Nothing but the lines from the top of the following entries through the line with "SW1: button (+3V3, N006)" should be printed, exactly as they are.

[[ SOURCE DATA, beginning ]]

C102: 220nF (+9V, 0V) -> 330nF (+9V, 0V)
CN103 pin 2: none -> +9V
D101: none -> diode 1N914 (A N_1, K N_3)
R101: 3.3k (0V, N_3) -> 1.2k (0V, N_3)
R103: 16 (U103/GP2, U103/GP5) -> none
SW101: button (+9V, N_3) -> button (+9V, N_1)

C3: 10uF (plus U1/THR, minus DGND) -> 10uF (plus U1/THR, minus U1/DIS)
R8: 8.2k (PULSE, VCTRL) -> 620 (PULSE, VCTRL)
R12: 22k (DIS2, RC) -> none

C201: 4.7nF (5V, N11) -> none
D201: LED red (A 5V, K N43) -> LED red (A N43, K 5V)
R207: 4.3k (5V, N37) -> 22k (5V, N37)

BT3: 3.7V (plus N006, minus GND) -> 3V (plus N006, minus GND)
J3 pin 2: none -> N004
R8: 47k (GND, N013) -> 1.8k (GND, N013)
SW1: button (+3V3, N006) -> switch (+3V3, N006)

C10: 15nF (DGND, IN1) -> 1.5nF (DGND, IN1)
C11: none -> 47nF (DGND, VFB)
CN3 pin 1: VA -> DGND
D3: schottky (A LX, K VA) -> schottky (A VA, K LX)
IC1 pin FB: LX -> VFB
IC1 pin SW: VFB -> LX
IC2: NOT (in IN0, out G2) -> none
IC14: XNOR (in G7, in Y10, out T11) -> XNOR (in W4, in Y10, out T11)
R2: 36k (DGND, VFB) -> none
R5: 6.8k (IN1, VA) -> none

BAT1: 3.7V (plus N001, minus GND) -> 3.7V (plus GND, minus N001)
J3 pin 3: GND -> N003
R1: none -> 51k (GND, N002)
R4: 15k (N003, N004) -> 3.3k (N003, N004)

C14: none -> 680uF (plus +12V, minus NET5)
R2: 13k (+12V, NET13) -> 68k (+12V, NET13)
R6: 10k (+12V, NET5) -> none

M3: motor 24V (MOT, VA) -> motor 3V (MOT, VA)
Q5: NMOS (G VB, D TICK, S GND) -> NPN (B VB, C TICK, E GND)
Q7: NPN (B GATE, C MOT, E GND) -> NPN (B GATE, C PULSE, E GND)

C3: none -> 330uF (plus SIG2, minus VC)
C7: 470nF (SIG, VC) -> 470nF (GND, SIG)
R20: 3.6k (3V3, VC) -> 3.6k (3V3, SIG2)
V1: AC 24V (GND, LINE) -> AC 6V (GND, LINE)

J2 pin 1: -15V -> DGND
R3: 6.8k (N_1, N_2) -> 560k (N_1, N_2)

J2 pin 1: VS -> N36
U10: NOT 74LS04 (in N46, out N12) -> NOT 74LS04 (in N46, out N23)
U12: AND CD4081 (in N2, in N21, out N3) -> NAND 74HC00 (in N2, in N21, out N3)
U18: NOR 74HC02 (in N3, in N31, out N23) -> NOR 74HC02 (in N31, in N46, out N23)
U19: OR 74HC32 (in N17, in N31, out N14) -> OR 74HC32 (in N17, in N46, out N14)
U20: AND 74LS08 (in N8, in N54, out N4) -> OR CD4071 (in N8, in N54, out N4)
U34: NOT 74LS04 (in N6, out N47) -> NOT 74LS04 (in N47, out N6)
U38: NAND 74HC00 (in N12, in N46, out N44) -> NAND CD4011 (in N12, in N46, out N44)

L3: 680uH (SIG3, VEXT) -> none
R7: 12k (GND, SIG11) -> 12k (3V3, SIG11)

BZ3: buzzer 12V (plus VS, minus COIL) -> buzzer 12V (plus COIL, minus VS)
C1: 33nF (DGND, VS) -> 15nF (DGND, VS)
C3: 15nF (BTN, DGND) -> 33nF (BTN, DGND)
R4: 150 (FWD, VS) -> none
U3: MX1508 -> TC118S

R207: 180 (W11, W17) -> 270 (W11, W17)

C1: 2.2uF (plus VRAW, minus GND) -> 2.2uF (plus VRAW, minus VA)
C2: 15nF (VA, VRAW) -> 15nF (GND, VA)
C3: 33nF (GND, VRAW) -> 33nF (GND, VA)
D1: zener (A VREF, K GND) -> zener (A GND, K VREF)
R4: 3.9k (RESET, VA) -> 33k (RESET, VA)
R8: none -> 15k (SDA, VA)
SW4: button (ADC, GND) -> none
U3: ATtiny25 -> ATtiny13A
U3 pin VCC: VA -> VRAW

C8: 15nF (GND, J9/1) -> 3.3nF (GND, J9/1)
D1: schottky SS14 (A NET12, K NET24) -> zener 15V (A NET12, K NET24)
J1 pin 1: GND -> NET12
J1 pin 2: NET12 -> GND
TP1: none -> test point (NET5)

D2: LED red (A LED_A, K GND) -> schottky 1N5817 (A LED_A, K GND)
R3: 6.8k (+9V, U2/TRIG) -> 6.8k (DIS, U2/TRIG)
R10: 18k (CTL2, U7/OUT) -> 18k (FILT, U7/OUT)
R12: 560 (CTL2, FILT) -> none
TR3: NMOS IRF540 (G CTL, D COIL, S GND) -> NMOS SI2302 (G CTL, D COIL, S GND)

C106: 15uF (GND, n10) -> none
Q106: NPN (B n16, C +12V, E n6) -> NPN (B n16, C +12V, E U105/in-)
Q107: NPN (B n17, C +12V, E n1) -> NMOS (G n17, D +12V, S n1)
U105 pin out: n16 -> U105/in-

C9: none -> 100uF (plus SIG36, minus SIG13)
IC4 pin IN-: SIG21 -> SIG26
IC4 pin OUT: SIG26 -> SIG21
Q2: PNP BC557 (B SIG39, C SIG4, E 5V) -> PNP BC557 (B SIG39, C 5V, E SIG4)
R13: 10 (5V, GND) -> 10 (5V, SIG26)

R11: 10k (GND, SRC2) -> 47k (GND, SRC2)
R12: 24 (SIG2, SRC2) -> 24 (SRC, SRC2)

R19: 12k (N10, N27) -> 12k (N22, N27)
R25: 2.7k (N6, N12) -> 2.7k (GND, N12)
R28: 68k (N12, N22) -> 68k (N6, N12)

[[ SOURCE DATA, end ]]

RESPONSE TO THIS TASK:
C102: 220nF (+9V, 0V) -> 330nF (+9V, 0V)
CN103 pin 2: none -> +9V
D101: none -> diode 1N914 (A N_1, K N_3)
R101: 3.3k (0V, N_3) -> 1.2k (0V, N_3)
R103: 16 (U103/GP2, U103/GP5) -> none
SW101: button (+9V, N_3) -> button (+9V, N_1)

C3: 10uF (plus U1/THR, minus DGND) -> 10uF (plus U1/THR, minus U1/DIS)
R8: 8.2k (PULSE, VCTRL) -> 620 (PULSE, VCTRL)
R12: 22k (DIS2, RC) -> none

C201: 4.7nF (5V, N11) -> none
D201: LED red (A 5V, K N43) -> LED red (A N43, K 5V)
R207: 4.3k (5V, N37) -> 22k (5V, N37)

BT3: 3.7V (plus N006, minus GND) -> 3V (plus N006, minus GND)
J3 pin 2: none -> N004
R8: 47k (GND, N013) -> 1.8k (GND, N013)
SW1: button (+3V3, N006) -> switch (+3V3, N006)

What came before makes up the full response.